** RECORDS TO USE follows **
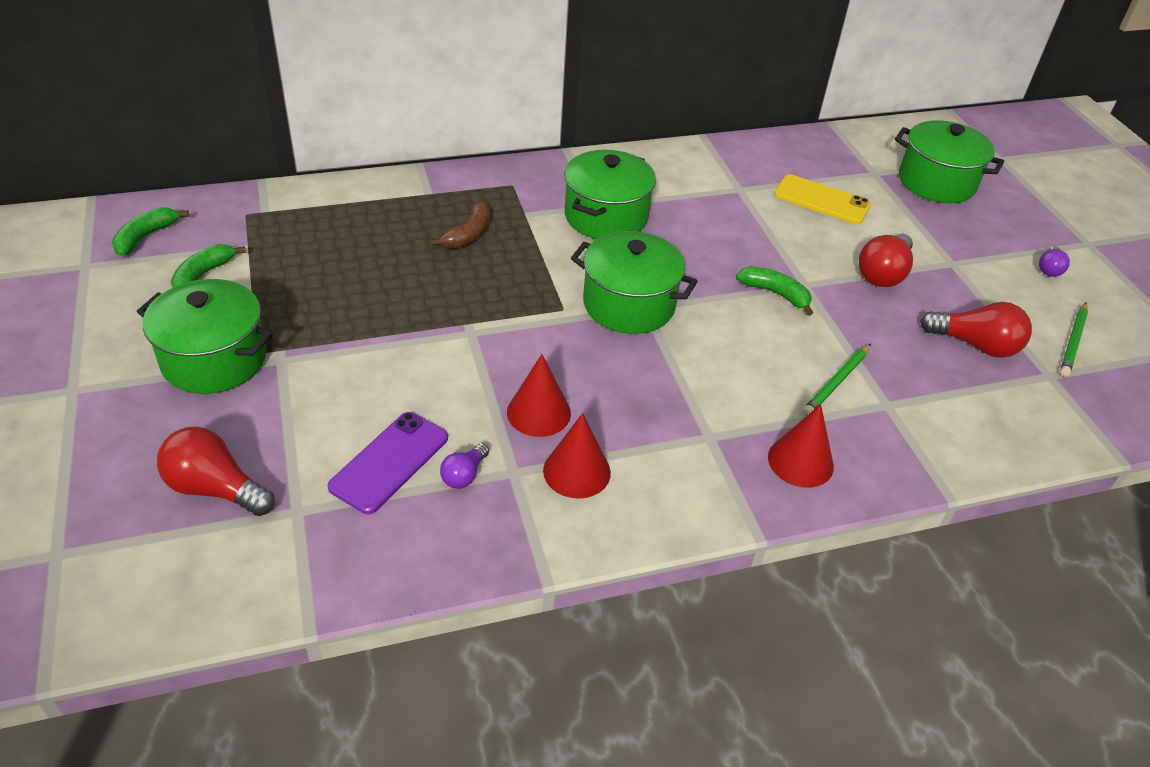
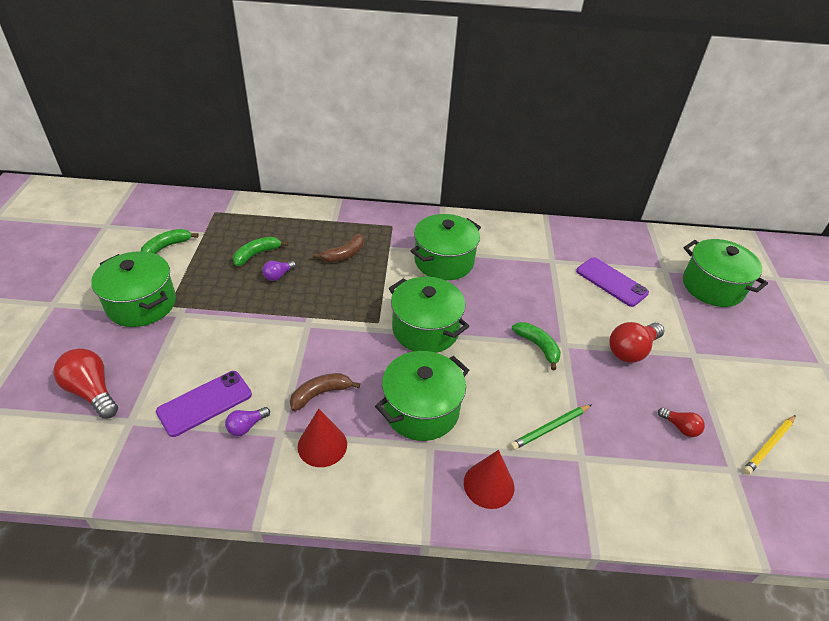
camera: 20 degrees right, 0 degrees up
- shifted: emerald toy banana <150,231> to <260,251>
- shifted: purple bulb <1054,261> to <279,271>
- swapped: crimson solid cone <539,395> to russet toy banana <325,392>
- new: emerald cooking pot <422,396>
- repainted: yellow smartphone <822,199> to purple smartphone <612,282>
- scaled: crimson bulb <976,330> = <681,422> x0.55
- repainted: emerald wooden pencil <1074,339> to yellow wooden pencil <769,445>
** End of RECORDS TO USE **
■ **WHAT THE TASK REQUIRES**
An exact retyping of the material, minus the pictures, is the required answer.

■ **THE COMPLETED TASK**
camera: 20 degrees right, 0 degrees up
- shifted: emerald toy banana <150,231> to <260,251>
- shifted: purple bulb <1054,261> to <279,271>
- swapped: crimson solid cone <539,395> to russet toy banana <325,392>
- new: emerald cooking pot <422,396>
- repainted: yellow smartphone <822,199> to purple smartphone <612,282>
- scaled: crimson bulb <976,330> = <681,422> x0.55
- repainted: emerald wooden pencil <1074,339> to yellow wooden pencil <769,445>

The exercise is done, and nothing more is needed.